**What the task requires**
When you copy from the entries that follow, take only the lines from the one with "U3 pin in+: CMP -> VTH" down to the one with "U3 pin V+: none -> VS", keeping both ends and dropping every picture.

(Records excerpted from a collection)
------------------------------

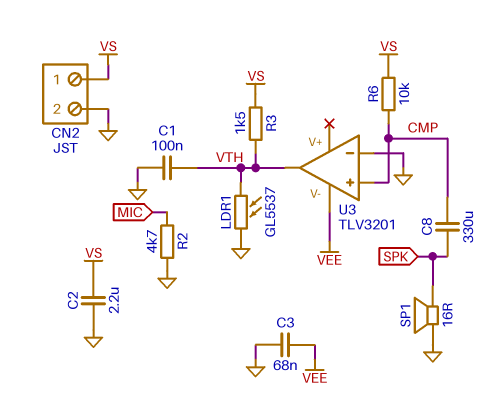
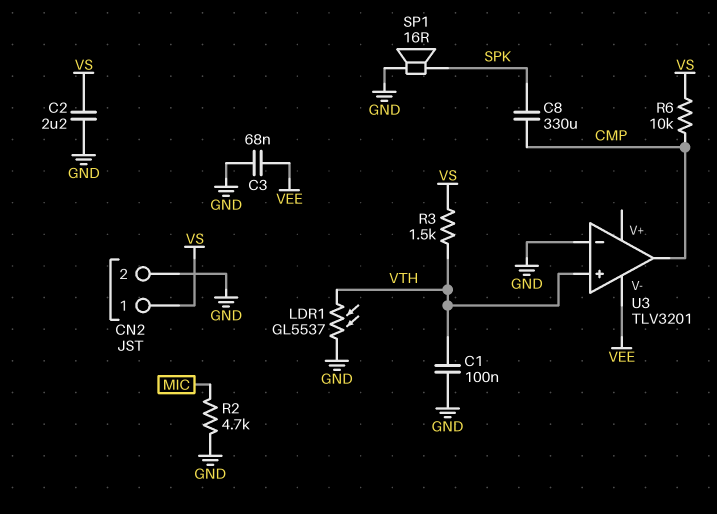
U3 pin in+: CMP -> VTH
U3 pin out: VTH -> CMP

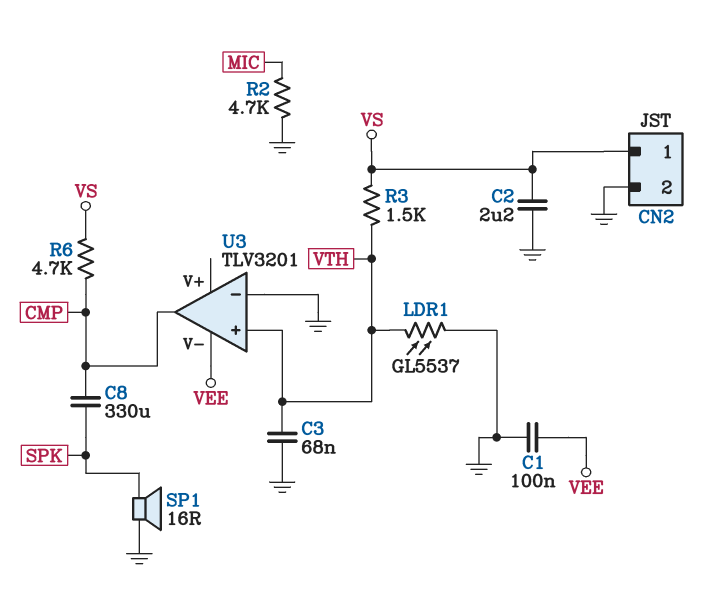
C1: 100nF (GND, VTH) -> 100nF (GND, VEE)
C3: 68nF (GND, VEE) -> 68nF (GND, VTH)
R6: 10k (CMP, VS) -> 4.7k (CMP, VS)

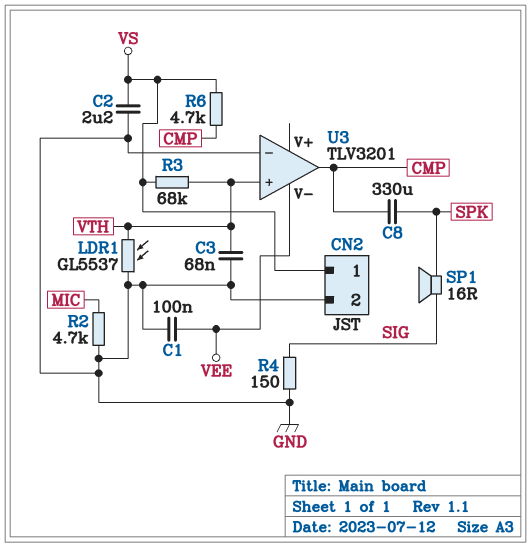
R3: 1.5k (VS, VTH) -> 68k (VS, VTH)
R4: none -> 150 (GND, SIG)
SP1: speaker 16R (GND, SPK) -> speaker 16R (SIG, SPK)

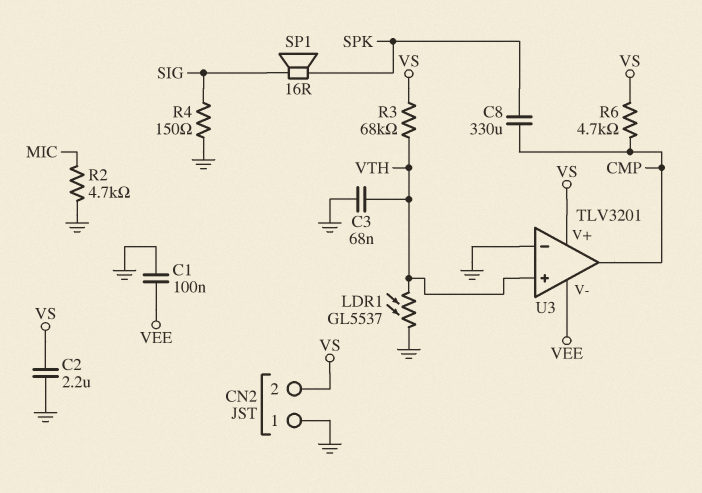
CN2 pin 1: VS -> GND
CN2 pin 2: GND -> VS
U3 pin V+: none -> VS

------------------------------

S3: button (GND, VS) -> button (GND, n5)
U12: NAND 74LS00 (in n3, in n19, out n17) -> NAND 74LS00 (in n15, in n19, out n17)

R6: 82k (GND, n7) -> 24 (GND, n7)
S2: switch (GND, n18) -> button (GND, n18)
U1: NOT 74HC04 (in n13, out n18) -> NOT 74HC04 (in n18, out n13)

------------------------------

**Task answer**
U3 pin in+: CMP -> VTH
U3 pin out: VTH -> CMP

C1: 100nF (GND, VTH) -> 100nF (GND, VEE)
C3: 68nF (GND, VEE) -> 68nF (GND, VTH)
R6: 10k (CMP, VS) -> 4.7k (CMP, VS)

R3: 1.5k (VS, VTH) -> 68k (VS, VTH)
R4: none -> 150 (GND, SIG)
SP1: speaker 16R (GND, SPK) -> speaker 16R (SIG, SPK)

CN2 pin 1: VS -> GND
CN2 pin 2: GND -> VS
U3 pin V+: none -> VS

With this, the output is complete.